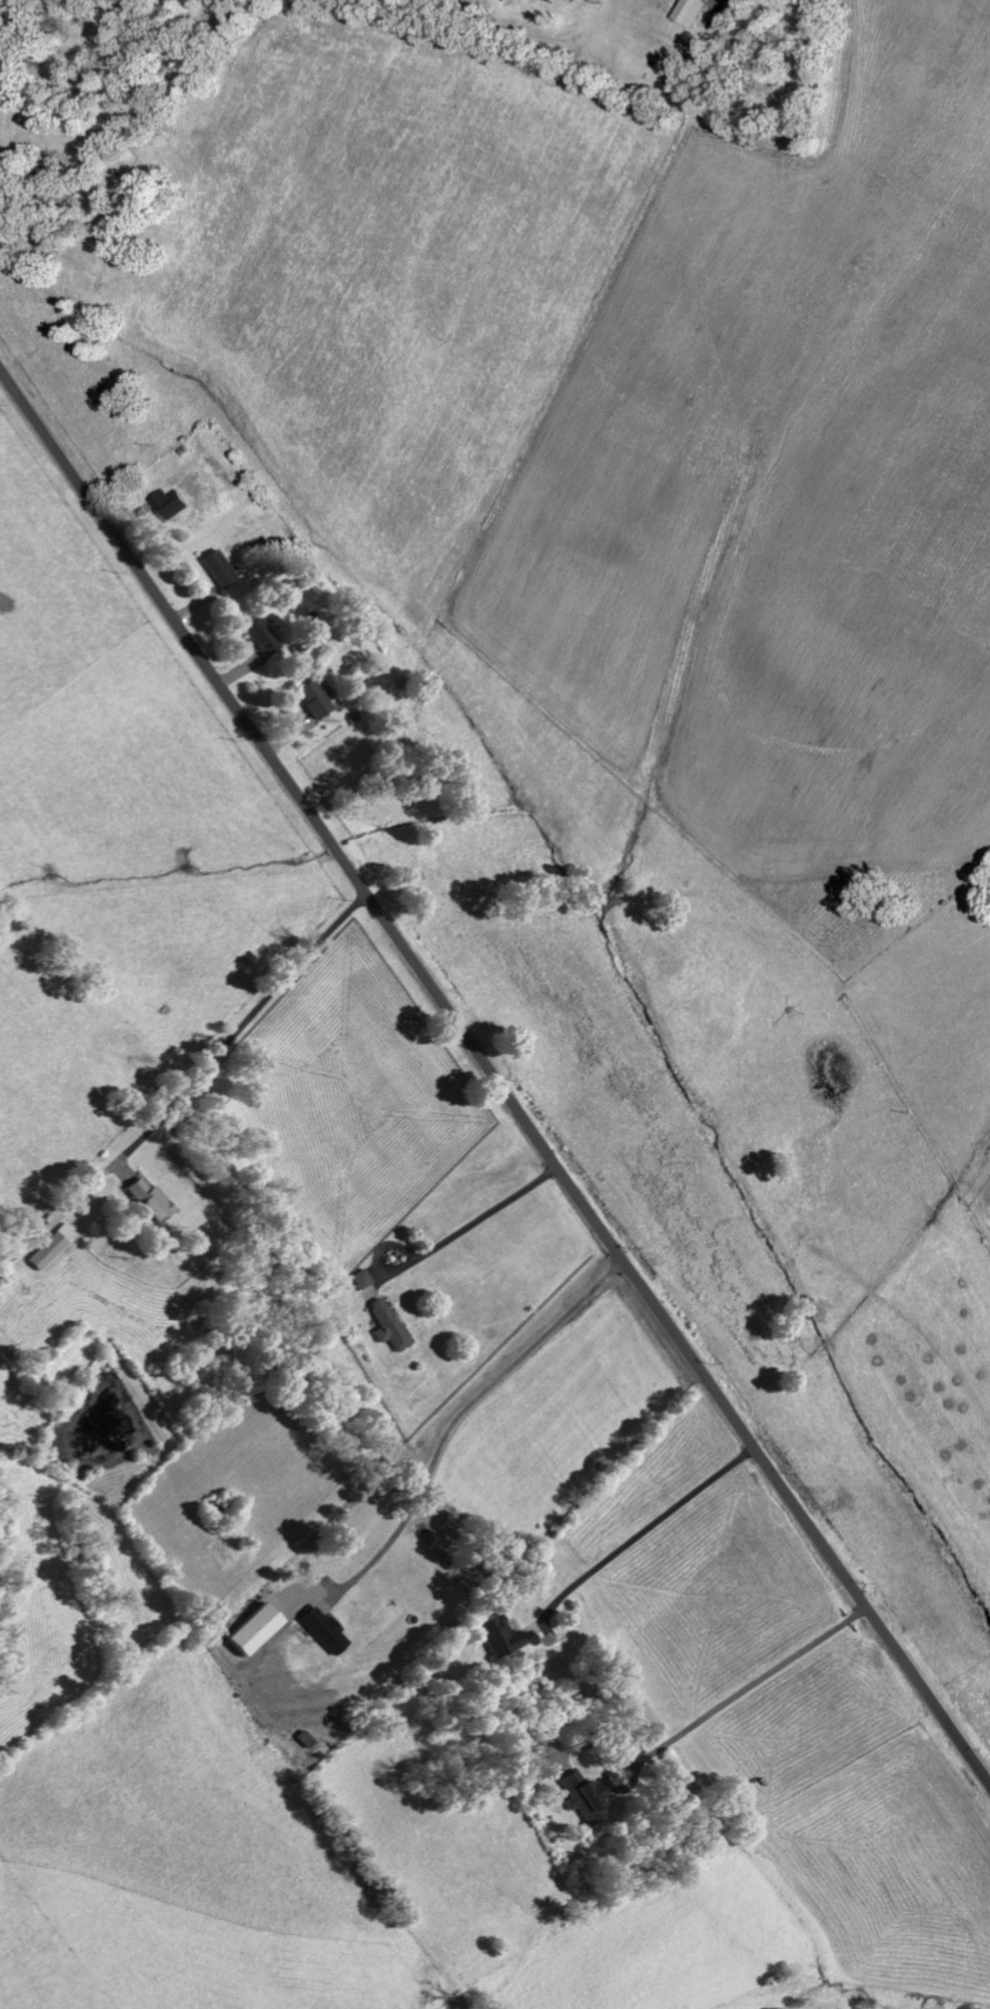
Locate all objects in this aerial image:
building: (691, 12)
building: (173, 505)
building: (218, 569)
building: (261, 638)
building: (312, 700)
road: (212, 1055)
road: (493, 1073)
building: (147, 1201)
road: (473, 1215)
building: (52, 1246)
building: (362, 1279)
building: (389, 1325)
road: (460, 1414)
road: (642, 1532)
building: (324, 1631)
building: (496, 1636)
road: (758, 1680)
building: (583, 1798)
* * * *
Job item: Restate all entries above exactly, but not the images.

Answer to this exercise:
Locate all objects in this aerial image:
building: (691, 12)
building: (173, 505)
building: (218, 569)
building: (261, 638)
building: (312, 700)
road: (212, 1055)
road: (493, 1073)
building: (147, 1201)
road: (473, 1215)
building: (52, 1246)
building: (362, 1279)
building: (389, 1325)
road: (460, 1414)
road: (642, 1532)
building: (324, 1631)
building: (496, 1636)
road: (758, 1680)
building: (583, 1798)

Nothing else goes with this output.